Copy the data below verbatim, leaving no line out.

═════ Task inputs ═════

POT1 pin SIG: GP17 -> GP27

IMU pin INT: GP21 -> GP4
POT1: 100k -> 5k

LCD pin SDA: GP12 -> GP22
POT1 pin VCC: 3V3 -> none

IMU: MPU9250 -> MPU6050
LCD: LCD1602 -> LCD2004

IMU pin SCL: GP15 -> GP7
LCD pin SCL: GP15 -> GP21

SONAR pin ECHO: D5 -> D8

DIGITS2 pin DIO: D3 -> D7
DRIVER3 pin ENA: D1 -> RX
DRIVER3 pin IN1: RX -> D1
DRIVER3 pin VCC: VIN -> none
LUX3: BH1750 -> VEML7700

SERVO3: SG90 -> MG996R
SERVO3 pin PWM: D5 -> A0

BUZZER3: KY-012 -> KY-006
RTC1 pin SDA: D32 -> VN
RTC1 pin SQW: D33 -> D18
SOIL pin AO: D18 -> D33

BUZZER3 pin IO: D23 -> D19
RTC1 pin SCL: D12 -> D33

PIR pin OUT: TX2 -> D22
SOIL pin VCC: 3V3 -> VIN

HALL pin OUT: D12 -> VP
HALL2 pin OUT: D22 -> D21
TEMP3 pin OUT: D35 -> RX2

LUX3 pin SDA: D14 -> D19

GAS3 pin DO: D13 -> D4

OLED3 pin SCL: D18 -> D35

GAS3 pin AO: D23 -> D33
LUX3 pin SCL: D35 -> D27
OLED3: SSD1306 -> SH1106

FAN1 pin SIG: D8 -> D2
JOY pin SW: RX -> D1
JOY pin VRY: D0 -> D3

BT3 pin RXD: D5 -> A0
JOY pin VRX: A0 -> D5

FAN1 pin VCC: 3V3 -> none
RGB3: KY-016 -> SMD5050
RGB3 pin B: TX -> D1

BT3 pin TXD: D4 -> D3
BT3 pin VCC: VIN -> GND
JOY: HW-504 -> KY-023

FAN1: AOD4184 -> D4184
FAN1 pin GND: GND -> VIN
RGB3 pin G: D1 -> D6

═════

Expected answer
POT1 pin SIG: GP17 -> GP27

IMU pin INT: GP21 -> GP4
POT1: 100k -> 5k

LCD pin SDA: GP12 -> GP22
POT1 pin VCC: 3V3 -> none

IMU: MPU9250 -> MPU6050
LCD: LCD1602 -> LCD2004

IMU pin SCL: GP15 -> GP7
LCD pin SCL: GP15 -> GP21

SONAR pin ECHO: D5 -> D8

DIGITS2 pin DIO: D3 -> D7
DRIVER3 pin ENA: D1 -> RX
DRIVER3 pin IN1: RX -> D1
DRIVER3 pin VCC: VIN -> none
LUX3: BH1750 -> VEML7700

SERVO3: SG90 -> MG996R
SERVO3 pin PWM: D5 -> A0

BUZZER3: KY-012 -> KY-006
RTC1 pin SDA: D32 -> VN
RTC1 pin SQW: D33 -> D18
SOIL pin AO: D18 -> D33

BUZZER3 pin IO: D23 -> D19
RTC1 pin SCL: D12 -> D33

PIR pin OUT: TX2 -> D22
SOIL pin VCC: 3V3 -> VIN

HALL pin OUT: D12 -> VP
HALL2 pin OUT: D22 -> D21
TEMP3 pin OUT: D35 -> RX2

LUX3 pin SDA: D14 -> D19

GAS3 pin DO: D13 -> D4

OLED3 pin SCL: D18 -> D35

GAS3 pin AO: D23 -> D33
LUX3 pin SCL: D35 -> D27
OLED3: SSD1306 -> SH1106

FAN1 pin SIG: D8 -> D2
JOY pin SW: RX -> D1
JOY pin VRY: D0 -> D3

BT3 pin RXD: D5 -> A0
JOY pin VRX: A0 -> D5

FAN1 pin VCC: 3V3 -> none
RGB3: KY-016 -> SMD5050
RGB3 pin B: TX -> D1

BT3 pin TXD: D4 -> D3
BT3 pin VCC: VIN -> GND
JOY: HW-504 -> KY-023

FAN1: AOD4184 -> D4184
FAN1 pin GND: GND -> VIN
RGB3 pin G: D1 -> D6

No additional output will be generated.